- Problem description: Select each line in the data below that contains the string "kern". Case counts, so copy only lines where the letters match exactly.

- Exercise material:
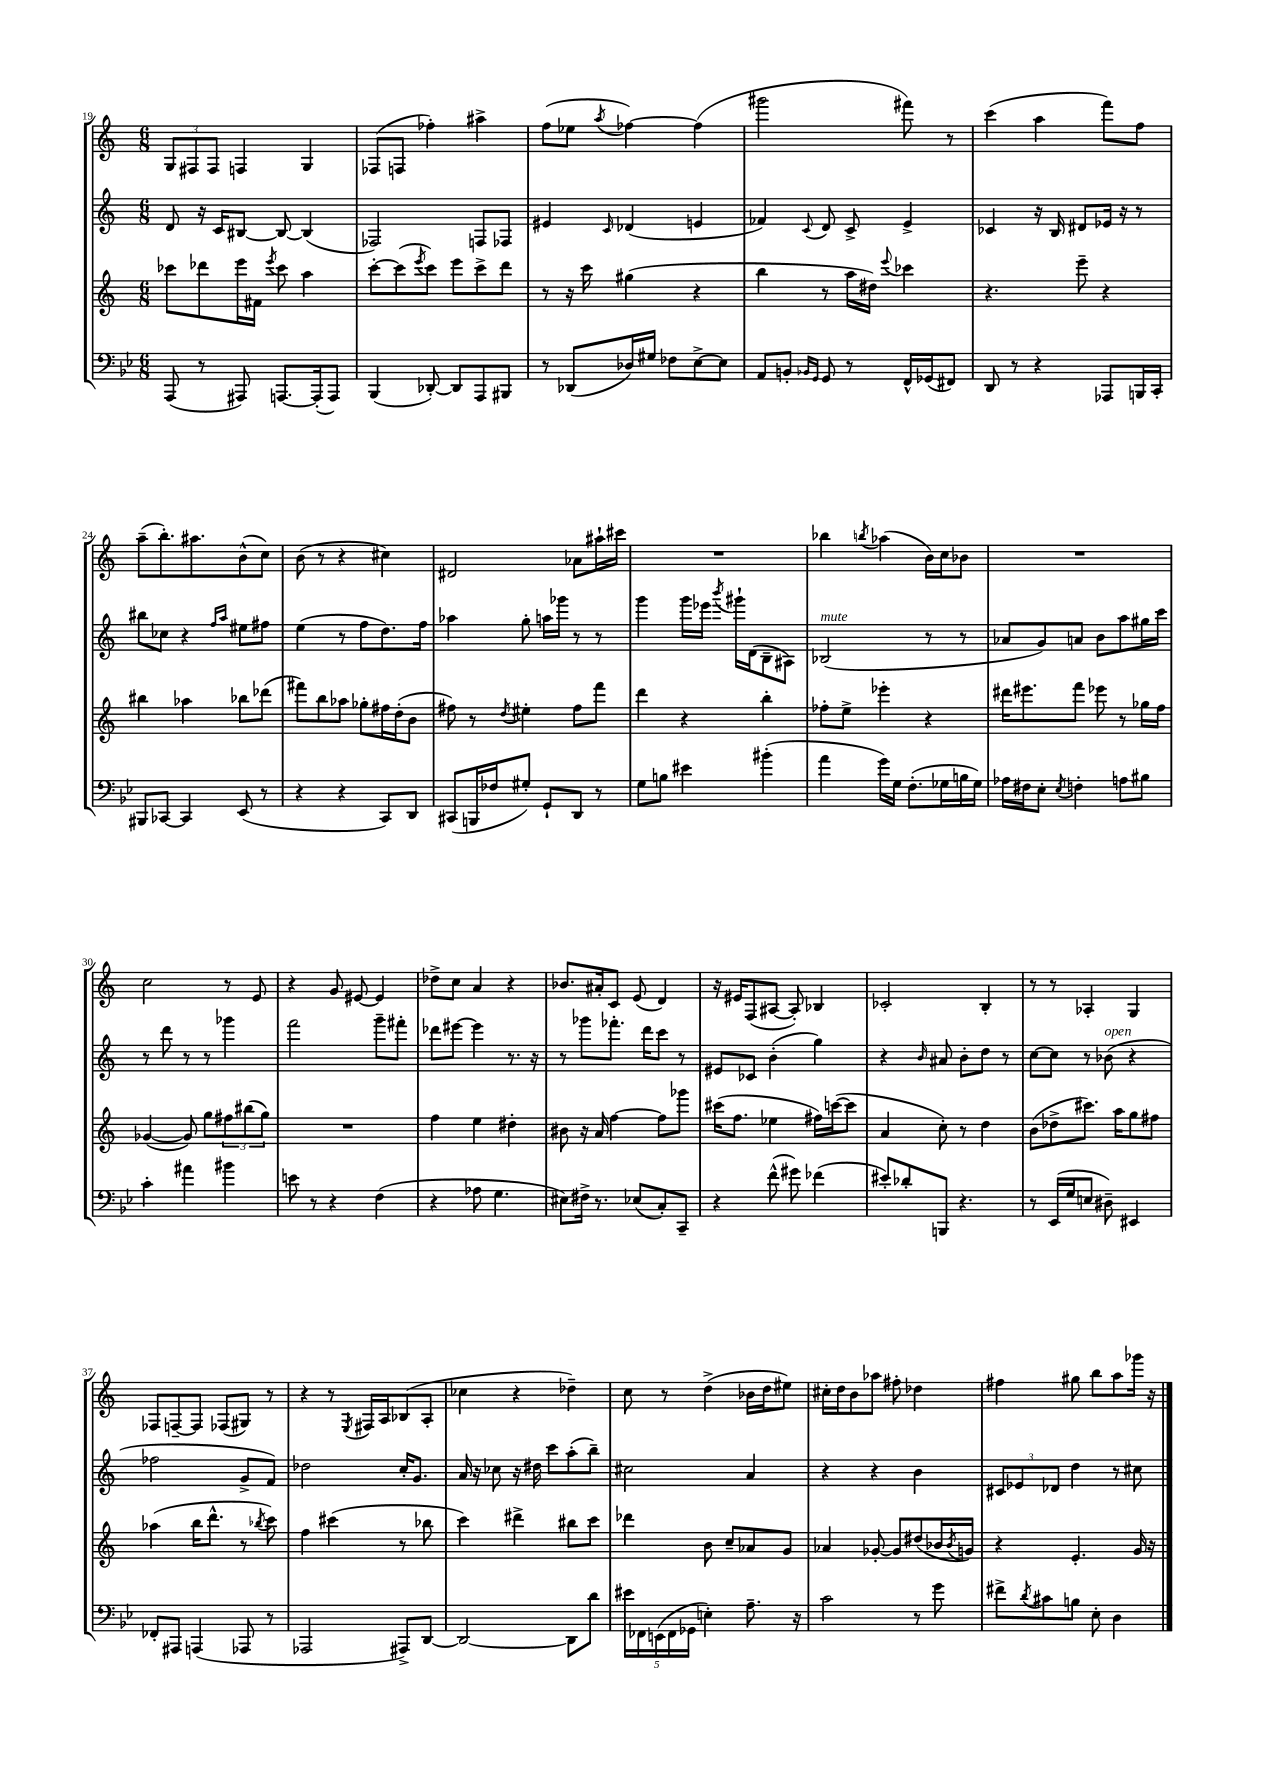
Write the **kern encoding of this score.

**kern	**kern	**kern	**kern
*staff4	*staff3	*staff2	*staff1
*clefF4	*clefG2	*clefG2	*clefG2
*k[b-e-]	*k[]	*k[]	*k[]
*M6/8	*M6/8	*M6/8	*M6/8
(8AAA	8ccc-	8d	12G
.	.	.	12F#
8r	8ddd-	16r	.
.	.	.	12F#
.	.	16c	.
8AAA#)	16eee	[8B#	4F
.	16f#	.	.
.	8qeee	.	.
[8.AAA	8ccc-	8B#_	.
.	4aa	(4B#]	4G
(16AAA']	.	.	.
8AAA)	.	.	.
=	=	=	=
(4BBB-	[8ccc'	2F-)	(8F-
.	(8ccc]	.	8F
.	8qeee	.	.
[8DD-')	8ccc)	.	4ff-')
8DD-]	8eee	.	.
8AAA	8ccc^	8F	4aa#^
8BBB#	8ddd	8F-	.
=	=	=	=
8r	8r	4e#	(8ff
(8DD-	16r	.	8ee-
.	16ccc	.	.
.	.	16qqc	8qaa
16D-)	(4gg#	(4d-	[4ff-)
16G#	.	.	.
8F-	.	.	.
[8E-^	4r	4e	(4ff-]
8E-]	.	.	.
=	=	=	=
8AA	4bb	4f-)	2ggg#
8BB'	.	.	.
16qqBB-	.	.	.
16qqGG	.	8qqc	.
8GG	8r	8d	.
8r	16aa	8c^	.
.	16dd#)	.	.
.	8qqeee	.	.
16FF^^	4ccc-	4e^	8fff#)
(16GG-	.	.	.
8FF#)	.	.	8r
=	=	=	=
8DD	4.r	4c-	(4ccc
8r	.	.	.
4r	.	16r	4aa
.	.	16B	.
.	8eee~	8d#	.
8AAA-	4r	16e-	8fff)
.	.	16r	.
16BBB	.	8r	8ff
16CC'	.	.	.
=	=	=	=
8BBB#	4bb#	8bb#	(8aa~
[8CC-	.	8cc-	8.bb')
4CC-]	4aa-	4r	.
.	.	.	8.aa#
.	.	16qqff	.
.	.	16qqaa	.
(8EE-	8bb-	8ee#	(8b^^
8r	(8ddd-	8ff#	8cc)
=	=	=	=
4r	8fff#)	(4ee	(8b
.	8bb	.	8r
4r	8aa-	8r	4r
.	8gg-'	8ff	.
8CC)	16ff#	8.dd)	4cc#)
.	(16dd'	.	.
8DD	8b	.	.
.	.	16ff	.
=	=	=	=
(8CC#	8ff#)	4aa-	2d#
16BBB	8r	.	.
16F-	.	.	.
.	8qdd	.	.
8G#')	4ee#'	8gg'	.
8GG`	.	16aa	.
.	.	16ggg-	.
8DD	8ff#	8r	8a-
8r	8fff	8r	16aa#`
.	.	.	16ccc#
=	=	=	=
8G	4ddd	4ggg	2.r
8B	.	.	.
4e#	4r	16ggg	.
.	.	16eee-	.
.	.	8qbbb	.
.	.	16ggg#`	.
.	.	(16d	.
(4b#'	4bb'	8B~	.
.	.	8A#)	.
=	=	=	=
4a	8ff-'	(2B-	4bb-
.	8ee^	.	.
.	.	.	8qbb
16g)	4eee-'	.	(4aa-
16G	.	.	.
(8.F'	.	.	.
.	4r	8r	16b)
16G-	.	.	16cc
16B	.	8r	8b-
16G-)	.	.	.
=	=	=	=
16A-	16ddd#	8a-	2.r
16F#	8.eee#	.	.
8E-'	.	8g)	.
8qE-	.	.	.
4F'	8fff	8a	.
.	8eee-	8b	.
8A	8r	8aa	.
8B#	16gg-	16gg#	.
.	16ff	16ccc	.
=	=	=	=
4c'	([4g-	8r	2cc
.	.	8ddd	.
4a#	8g-])	8r	.
.	8gg	8r	.
4b#	12ff#	4ggg-	8r
.	(12bb#	.	.
.	.	.	8e
.	12gg)	.	.
=	=	=	=
8e	2.r	2fff	4r
8r	.	.	.
4r	.	.	8g
.	.	.	[8e#
(4F	.	8ggg~	4e#]
.	.	8fff#'	.
=	=	=	=
4r	4ff	8ddd-	8dd-^
.	.	[8eee#	8cc
8A-	4ee	4eee#]	4a
4.G	.	.	.
.	4dd#'	8.r	4r
.	.	16r	.
=	=	=	=
8E#)	8b#	8r	8.b-
16F#^	16r	8ggg-	.
8.r	16a	.	16a#'
.	[4ff	8.fff-'	8c
(8E-	.	.	(8e
.	.	16ddd	.
8C')	8ff]	8ccc	4d)
8CC~	8ggg-	8r	.
=	=	=	=
4r	(16ccc#	8e#	16r
.	8.ff	.	16e#
.	.	8c-	(8F
(8f^^	4ee-	(4b'	[8A#
8g#)	.	.	8A#'])
(4f-	16ff#)	4gg)	4B-
.	([16ccc	.	.
.	8ccc]	.	.
=	=	=	=
8e#')	4a	4r	2c-'
8d-'	.	.	.
.	.	16qqb	.
8BBB	8cc')	8a#	.
4.r	8r	8b'	.
.	4dd	8dd	4B'
.	.	8r	.
=	=	=	=
8r	(8b	[8cc	8r
(16EE-	8dd-^	8cc]	8r
16G	.	.	.
8E	8.ccc#)	8r	4A-'
8D#~)	.	(8b-	.
.	16aa	.	.
4EE#	8gg	4r	4G
.	8ff#	.	.
=	=	=	=
8FF-'	(4aa-	2ff-	8F-
8AAA#	.	.	[8F~
(4AAA	16bb	.	8F]
.	8.ddd^^	.	.
.	.	.	(8F-
8AAA-	8r	8g^	8G#)
.	8qbb-	.	.
8r	8ccc)	8f)	8r
=	=	=	=
2AAA-	4ff	2dd-	4r
.	(4ccc#	.	8r
.	.	.	8qE
.	.	.	16F#
.	.	.	16A
8AAA#^)	8r	16cc'	(8B-
.	.	8.g	.
[8DD	8bb-	.	8A'
=	=	=	=
2DD_	4ccc)	16a	4cc-
.	.	16r	.
.	.	8cc-	.
.	4ddd#^	16r	4r
.	.	16dd#	.
.	.	8ccc	.
8DD]	8bb#	(8aa'	4dd-~)
8d	8ccc	8bb~)	.
=	=	=	=
20e#	4ddd-	2cc#	8cc
20FF-	.	.	.
(20EE	.	.	.
.	.	.	8r
20FF-	.	.	.
20GG-	.	.	.
4E')	8b	.	(4dd^
.	8cc~	.	.
8.A~	8a-	4a	16b-
.	.	.	16dd
.	8g	.	8ee#)
16r	.	.	.
=	=	=	=
2c	4a-	4r	16cc#'
.	.	.	16dd
.	.	.	8b
.	[8g-'	4r	8aa-
.	8g-]	.	8ff#'
8r	(8dd#	4b	4dd-
8g	16b-	.	.
.	8qb-	.	.
.	16g)	.	.
=	=	=	=
8f#^	4r	12c#	4ff#
.	.	12e-	.
8qd	.	.	.
8c#	.	.	.
.	.	12d-	.
8B	4.e'	4dd	8gg#
8E-'	.	.	8bb
4D	.	8r	8aa
.	16g	8cc#	16ggg-
.	16r	.	16r
==	==	==	==
*-	*-	*-	*-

- Result of this task:
Write the **kern encoding of this score.
**kern	**kern	**kern	**kern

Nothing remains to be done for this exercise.